# WHAT THE TASK REQUIRES:
In the listing below, find the line with "orange light bulb [191,247,275,308]" and the line with "purple light bulb [388,195,452,260]". Repeat those two lines and all lines between them exactly.

# MATERIAL TO PROCESS:
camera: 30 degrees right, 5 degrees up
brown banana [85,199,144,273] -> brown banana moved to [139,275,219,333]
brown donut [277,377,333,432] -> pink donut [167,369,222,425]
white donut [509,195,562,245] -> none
* * *
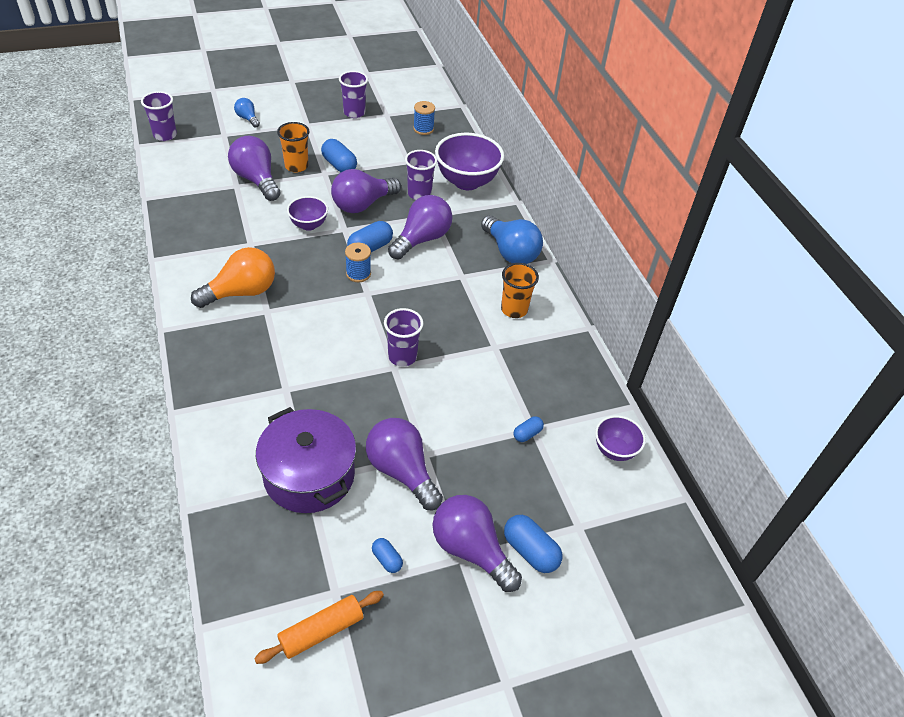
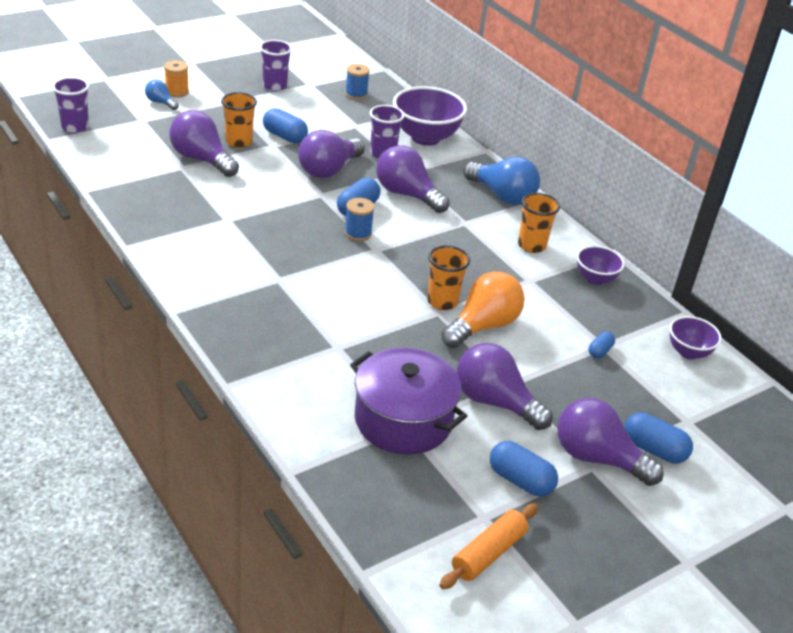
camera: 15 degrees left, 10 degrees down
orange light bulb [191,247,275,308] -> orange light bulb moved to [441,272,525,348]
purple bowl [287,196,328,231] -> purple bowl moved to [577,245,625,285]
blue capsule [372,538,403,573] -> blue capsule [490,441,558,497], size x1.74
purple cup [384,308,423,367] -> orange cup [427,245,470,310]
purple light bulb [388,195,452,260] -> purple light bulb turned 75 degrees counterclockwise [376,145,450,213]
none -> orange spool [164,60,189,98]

# REPLY:
orange light bulb [191,247,275,308] -> orange light bulb moved to [441,272,525,348]
purple bowl [287,196,328,231] -> purple bowl moved to [577,245,625,285]
blue capsule [372,538,403,573] -> blue capsule [490,441,558,497], size x1.74
purple cup [384,308,423,367] -> orange cup [427,245,470,310]
purple light bulb [388,195,452,260] -> purple light bulb turned 75 degrees counterclockwise [376,145,450,213]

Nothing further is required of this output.